### ASSIGNMENT
Return each line of the records below that contains the word "green".

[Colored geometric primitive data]

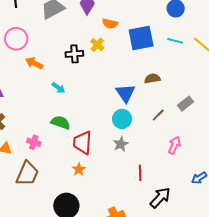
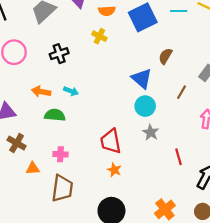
black cross: (74, 54) -> (59, 54), moved
orange arrow: (34, 63) -> (41, 92), moved
brown semicircle: (152, 79) -> (165, 56), turned -35
green semicircle: (61, 123) -> (55, 115), moved

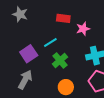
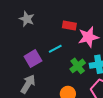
pink star: (83, 29) -> (88, 37), size x1.5
green cross: (60, 60) -> (78, 66), moved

### YOUR RESPONSE
green semicircle: (61, 123) -> (55, 115), moved
green cross: (60, 60) -> (78, 66), moved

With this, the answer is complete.